- [Task requirements]:
Say how many lines in the material below hold the word "none", and say nothing else.

- [Given data]:
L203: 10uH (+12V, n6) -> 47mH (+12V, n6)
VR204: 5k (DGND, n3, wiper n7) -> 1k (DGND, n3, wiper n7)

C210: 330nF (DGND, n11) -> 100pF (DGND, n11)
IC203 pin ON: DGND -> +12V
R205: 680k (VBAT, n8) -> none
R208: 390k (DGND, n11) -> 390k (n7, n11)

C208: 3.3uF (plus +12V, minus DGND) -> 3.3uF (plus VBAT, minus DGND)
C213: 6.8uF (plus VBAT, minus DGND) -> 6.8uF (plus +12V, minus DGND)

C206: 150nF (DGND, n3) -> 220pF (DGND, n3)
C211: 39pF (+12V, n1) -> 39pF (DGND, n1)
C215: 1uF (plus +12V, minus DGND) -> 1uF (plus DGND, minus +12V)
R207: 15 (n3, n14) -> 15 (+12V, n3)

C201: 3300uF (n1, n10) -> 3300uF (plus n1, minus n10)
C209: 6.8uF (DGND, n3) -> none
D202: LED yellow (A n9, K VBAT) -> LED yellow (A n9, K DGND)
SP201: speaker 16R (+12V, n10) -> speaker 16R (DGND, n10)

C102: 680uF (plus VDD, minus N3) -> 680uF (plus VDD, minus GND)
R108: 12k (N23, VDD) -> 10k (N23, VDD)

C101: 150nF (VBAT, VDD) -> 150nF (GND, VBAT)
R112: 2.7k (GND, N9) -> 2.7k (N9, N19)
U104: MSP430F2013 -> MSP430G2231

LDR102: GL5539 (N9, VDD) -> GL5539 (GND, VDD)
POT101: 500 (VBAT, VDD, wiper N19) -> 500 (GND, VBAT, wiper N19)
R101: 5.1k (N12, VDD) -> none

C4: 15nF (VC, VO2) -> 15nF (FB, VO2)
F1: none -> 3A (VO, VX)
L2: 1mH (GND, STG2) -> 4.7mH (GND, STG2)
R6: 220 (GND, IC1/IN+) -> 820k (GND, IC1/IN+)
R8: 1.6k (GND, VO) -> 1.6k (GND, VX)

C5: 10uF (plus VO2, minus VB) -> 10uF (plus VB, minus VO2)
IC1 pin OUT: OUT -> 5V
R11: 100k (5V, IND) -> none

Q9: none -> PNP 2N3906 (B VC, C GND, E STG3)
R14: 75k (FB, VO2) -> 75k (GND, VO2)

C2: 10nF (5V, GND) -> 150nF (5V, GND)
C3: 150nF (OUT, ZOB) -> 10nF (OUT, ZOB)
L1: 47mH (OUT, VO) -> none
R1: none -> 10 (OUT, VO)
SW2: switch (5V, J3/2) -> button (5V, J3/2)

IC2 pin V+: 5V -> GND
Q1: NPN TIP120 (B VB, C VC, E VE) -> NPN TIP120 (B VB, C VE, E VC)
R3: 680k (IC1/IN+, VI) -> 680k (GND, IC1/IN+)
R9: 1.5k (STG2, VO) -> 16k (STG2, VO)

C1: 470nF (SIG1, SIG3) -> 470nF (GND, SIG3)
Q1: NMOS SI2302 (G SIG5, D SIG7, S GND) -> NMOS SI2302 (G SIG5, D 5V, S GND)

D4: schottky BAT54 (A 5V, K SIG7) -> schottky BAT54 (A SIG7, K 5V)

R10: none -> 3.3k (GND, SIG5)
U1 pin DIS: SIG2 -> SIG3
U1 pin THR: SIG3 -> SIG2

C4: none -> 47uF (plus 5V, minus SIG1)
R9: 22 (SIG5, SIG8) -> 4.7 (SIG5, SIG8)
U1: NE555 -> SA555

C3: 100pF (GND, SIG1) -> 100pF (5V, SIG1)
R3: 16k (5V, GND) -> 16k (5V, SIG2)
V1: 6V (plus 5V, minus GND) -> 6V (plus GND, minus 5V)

- [Reply]:
10